• _Entries shown_
-- -- --

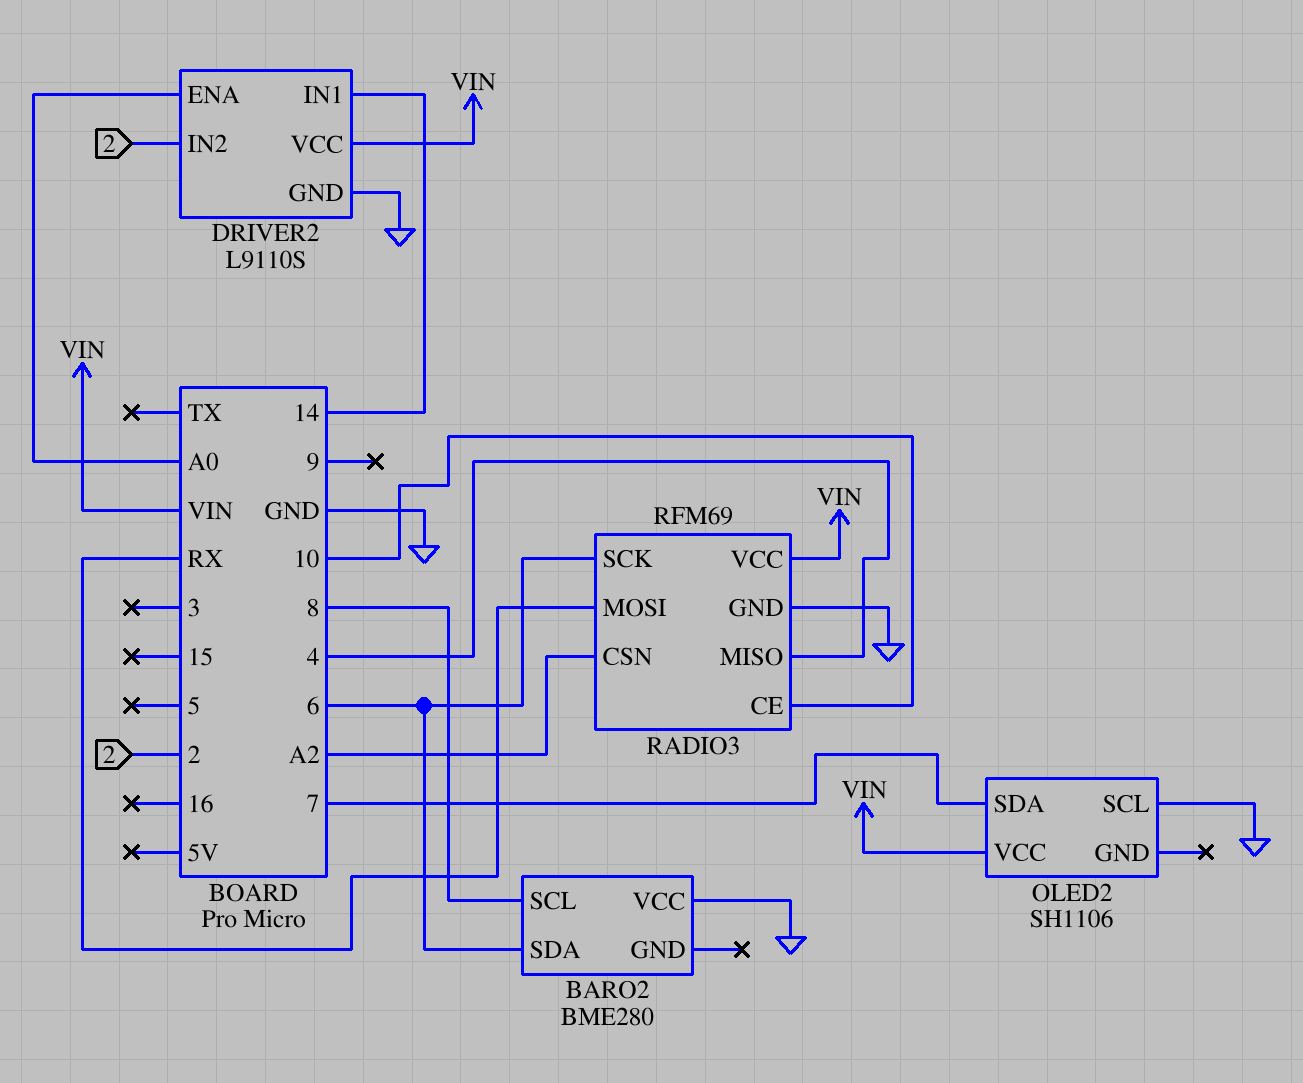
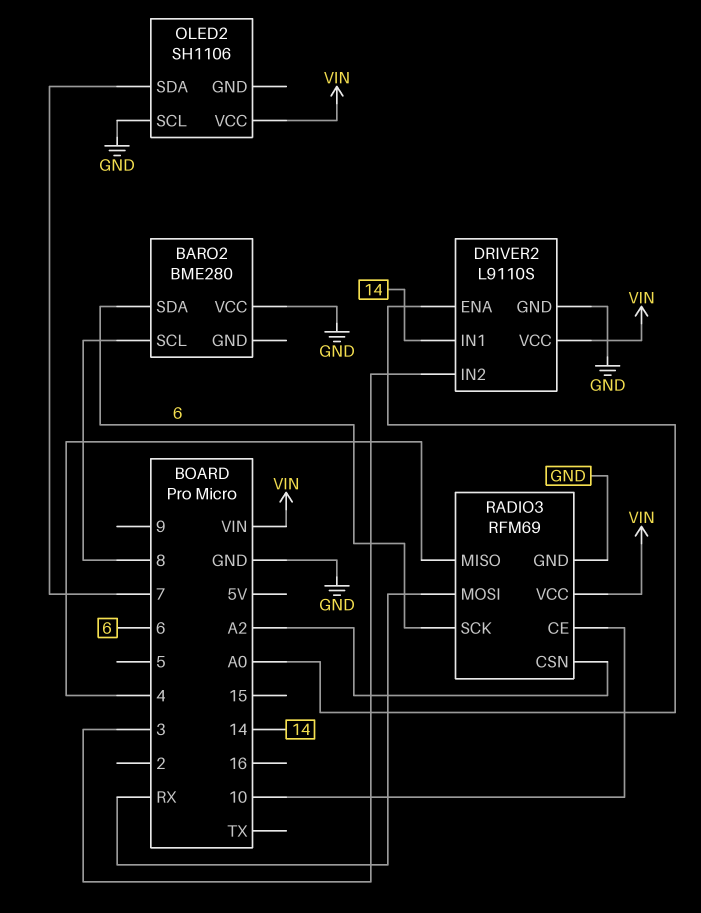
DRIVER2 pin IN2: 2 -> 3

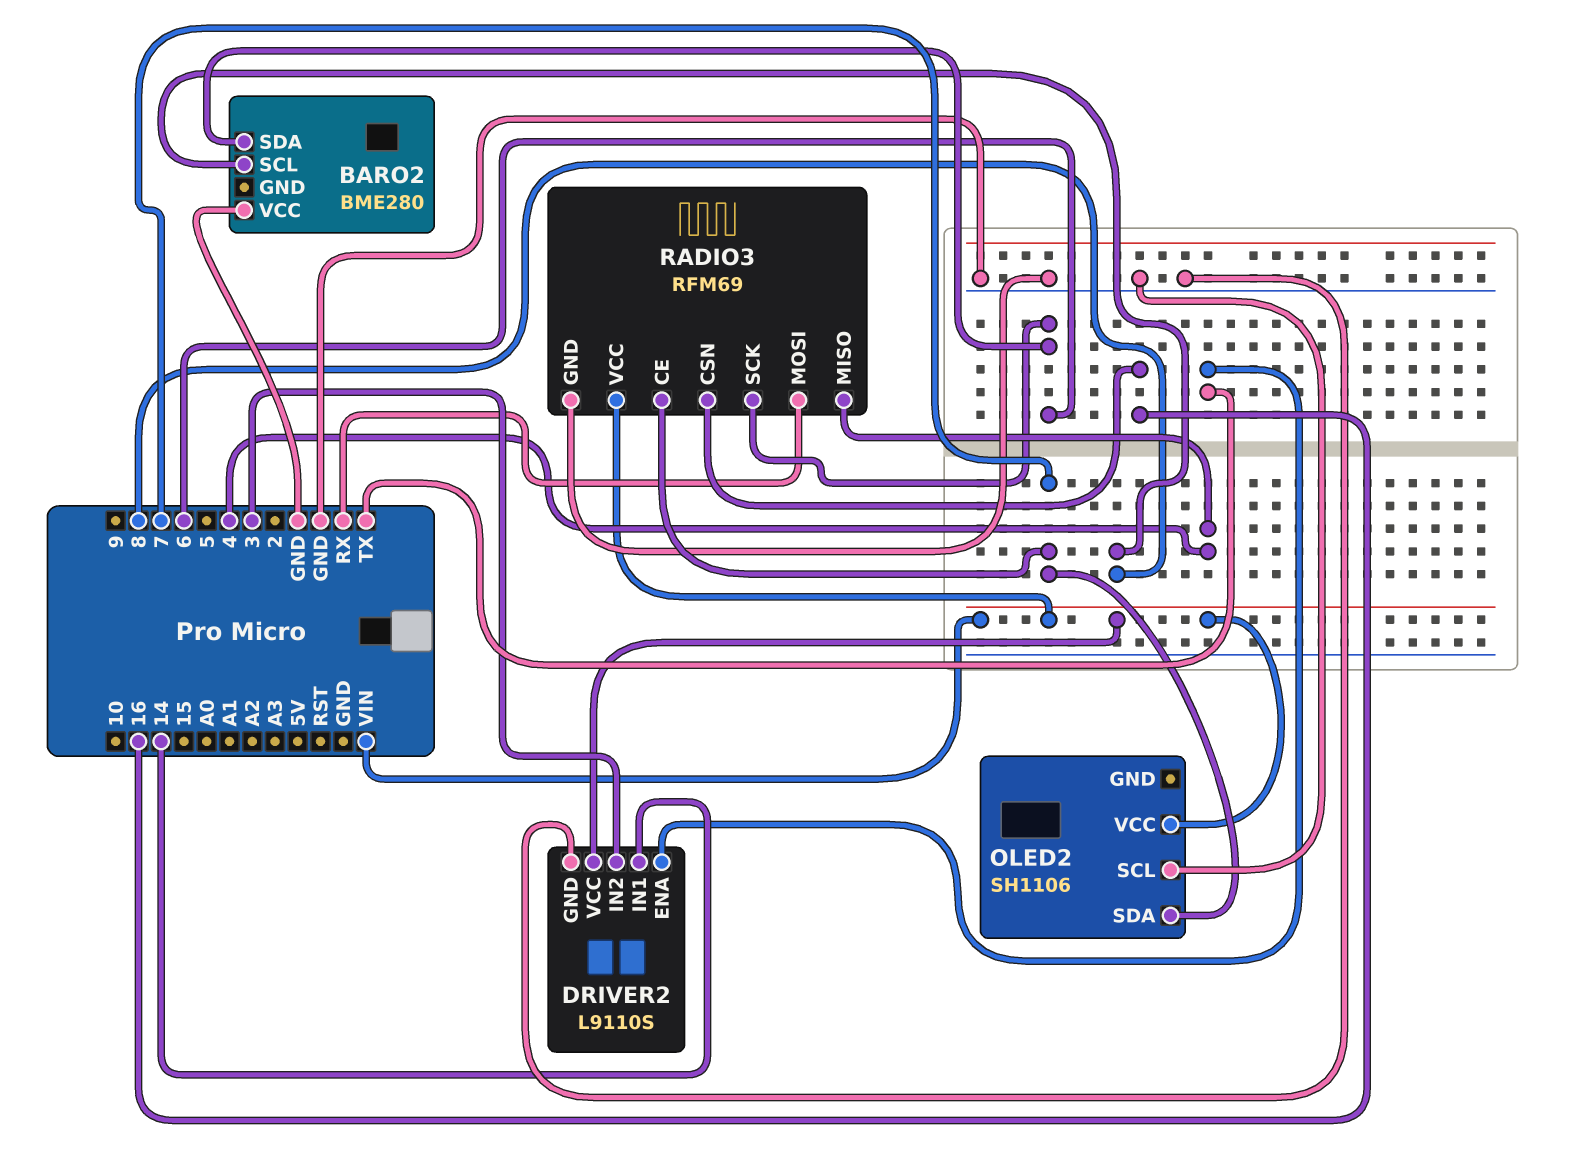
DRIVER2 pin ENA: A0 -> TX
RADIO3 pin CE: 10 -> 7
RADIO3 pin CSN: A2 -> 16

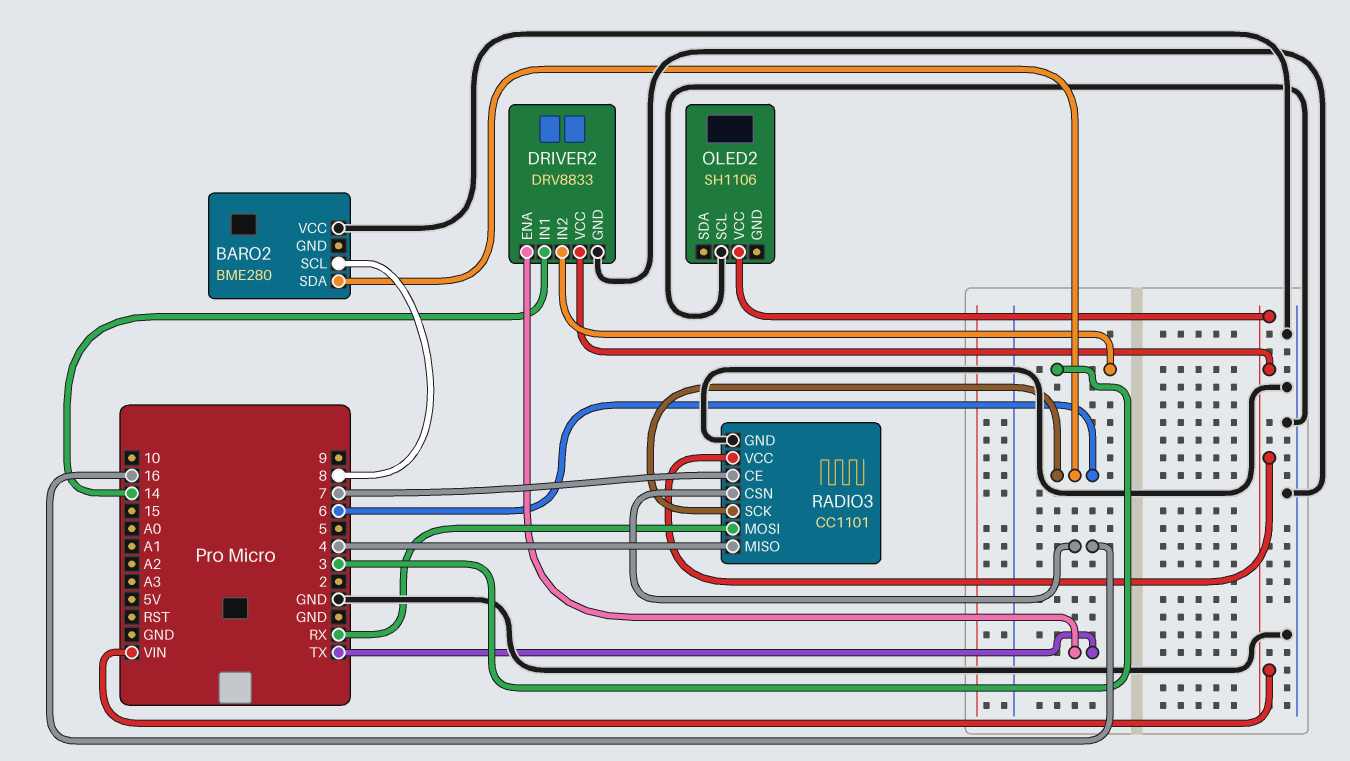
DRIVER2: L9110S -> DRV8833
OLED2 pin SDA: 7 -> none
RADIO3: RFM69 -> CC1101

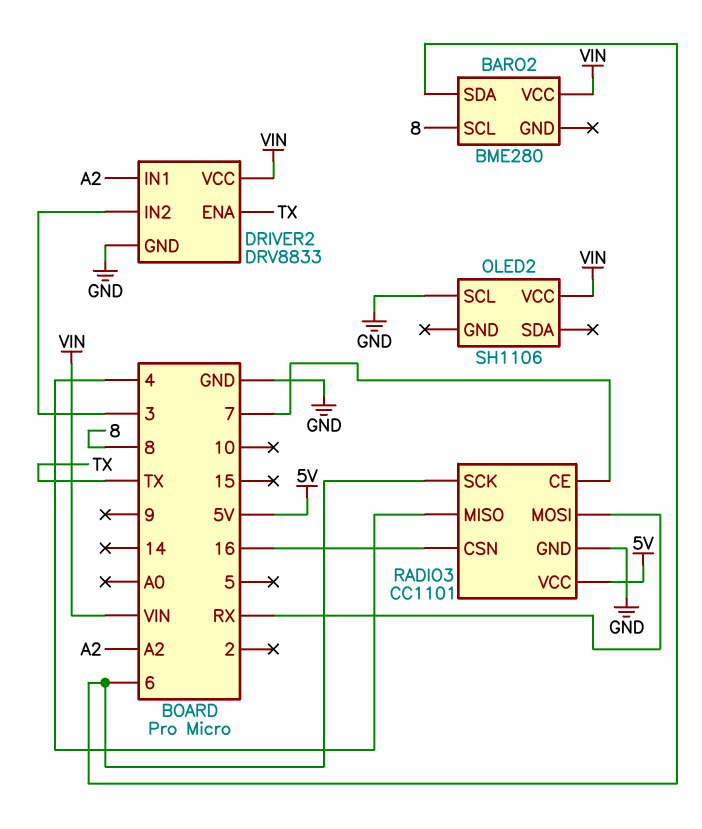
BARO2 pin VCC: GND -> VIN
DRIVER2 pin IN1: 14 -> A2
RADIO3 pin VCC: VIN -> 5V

-- -- --

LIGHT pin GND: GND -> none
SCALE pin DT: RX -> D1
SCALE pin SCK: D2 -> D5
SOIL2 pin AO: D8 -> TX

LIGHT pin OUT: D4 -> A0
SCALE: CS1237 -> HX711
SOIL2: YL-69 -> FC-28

-- -- --

• _Work order_
Where does the word "LIGHT" occur in the records? Return every line that holds it.

• _Worked solution_
LIGHT pin GND: GND -> none
LIGHT pin OUT: D4 -> A0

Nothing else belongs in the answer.